▶ _What is expected_
Throughout the listing below, copy each line containing "RADIO".

================

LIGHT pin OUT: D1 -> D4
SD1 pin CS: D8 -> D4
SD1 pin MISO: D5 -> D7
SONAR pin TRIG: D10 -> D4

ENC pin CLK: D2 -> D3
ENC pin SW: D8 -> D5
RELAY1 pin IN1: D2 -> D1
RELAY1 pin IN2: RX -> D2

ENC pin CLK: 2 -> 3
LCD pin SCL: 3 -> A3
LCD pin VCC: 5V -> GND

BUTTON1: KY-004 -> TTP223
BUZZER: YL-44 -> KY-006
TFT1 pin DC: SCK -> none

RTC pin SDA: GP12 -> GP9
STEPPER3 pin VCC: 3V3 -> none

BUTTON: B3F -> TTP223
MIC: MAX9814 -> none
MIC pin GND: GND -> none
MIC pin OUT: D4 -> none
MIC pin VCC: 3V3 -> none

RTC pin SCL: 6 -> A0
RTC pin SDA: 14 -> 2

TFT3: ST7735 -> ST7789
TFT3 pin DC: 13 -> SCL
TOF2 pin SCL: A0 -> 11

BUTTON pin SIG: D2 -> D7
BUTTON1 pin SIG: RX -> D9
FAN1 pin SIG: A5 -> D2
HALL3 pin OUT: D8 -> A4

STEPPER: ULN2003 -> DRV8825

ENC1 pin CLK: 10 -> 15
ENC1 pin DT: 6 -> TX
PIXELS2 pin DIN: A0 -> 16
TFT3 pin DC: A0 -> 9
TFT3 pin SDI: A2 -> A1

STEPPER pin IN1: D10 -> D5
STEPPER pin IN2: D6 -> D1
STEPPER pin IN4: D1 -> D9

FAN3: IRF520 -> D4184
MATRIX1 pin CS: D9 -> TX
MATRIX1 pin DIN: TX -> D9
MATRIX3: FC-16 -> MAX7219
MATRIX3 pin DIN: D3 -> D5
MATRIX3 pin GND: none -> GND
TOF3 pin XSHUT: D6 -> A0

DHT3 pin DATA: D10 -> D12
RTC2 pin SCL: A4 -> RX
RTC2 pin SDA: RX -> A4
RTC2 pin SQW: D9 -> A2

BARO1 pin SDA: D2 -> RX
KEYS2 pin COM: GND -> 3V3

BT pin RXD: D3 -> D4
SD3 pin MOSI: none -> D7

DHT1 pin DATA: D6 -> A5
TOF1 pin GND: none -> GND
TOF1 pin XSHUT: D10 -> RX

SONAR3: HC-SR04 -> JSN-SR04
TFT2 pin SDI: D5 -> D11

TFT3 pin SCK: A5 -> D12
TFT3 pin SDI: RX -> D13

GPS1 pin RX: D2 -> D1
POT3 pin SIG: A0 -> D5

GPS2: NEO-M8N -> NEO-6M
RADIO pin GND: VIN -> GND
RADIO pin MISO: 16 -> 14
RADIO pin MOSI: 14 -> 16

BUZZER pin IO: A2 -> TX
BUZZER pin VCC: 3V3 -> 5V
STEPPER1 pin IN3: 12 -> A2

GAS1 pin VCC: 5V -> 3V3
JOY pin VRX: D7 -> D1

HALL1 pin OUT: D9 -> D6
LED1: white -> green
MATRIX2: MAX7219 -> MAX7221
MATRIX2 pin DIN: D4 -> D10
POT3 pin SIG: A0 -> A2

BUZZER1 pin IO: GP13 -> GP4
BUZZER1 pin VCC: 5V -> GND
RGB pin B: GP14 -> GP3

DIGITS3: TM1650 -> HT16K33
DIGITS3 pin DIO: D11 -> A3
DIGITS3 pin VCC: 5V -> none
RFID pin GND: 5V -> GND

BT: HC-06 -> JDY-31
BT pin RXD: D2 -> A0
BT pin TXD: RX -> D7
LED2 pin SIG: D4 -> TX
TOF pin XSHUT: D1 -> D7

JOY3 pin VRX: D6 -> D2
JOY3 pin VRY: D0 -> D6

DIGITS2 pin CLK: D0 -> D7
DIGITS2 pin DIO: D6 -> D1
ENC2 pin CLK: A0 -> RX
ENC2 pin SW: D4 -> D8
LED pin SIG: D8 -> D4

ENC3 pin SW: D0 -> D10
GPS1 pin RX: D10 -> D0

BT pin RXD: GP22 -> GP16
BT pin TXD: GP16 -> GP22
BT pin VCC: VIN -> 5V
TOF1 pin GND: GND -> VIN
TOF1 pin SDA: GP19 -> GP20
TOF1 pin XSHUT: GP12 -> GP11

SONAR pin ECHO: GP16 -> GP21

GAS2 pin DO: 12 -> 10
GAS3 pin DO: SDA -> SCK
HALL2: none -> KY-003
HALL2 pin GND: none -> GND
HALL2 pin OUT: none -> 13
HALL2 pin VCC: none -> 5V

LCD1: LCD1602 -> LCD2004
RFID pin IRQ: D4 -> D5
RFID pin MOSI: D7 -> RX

================

▶ _Task answer_
RADIO pin GND: VIN -> GND
RADIO pin MISO: 16 -> 14
RADIO pin MOSI: 14 -> 16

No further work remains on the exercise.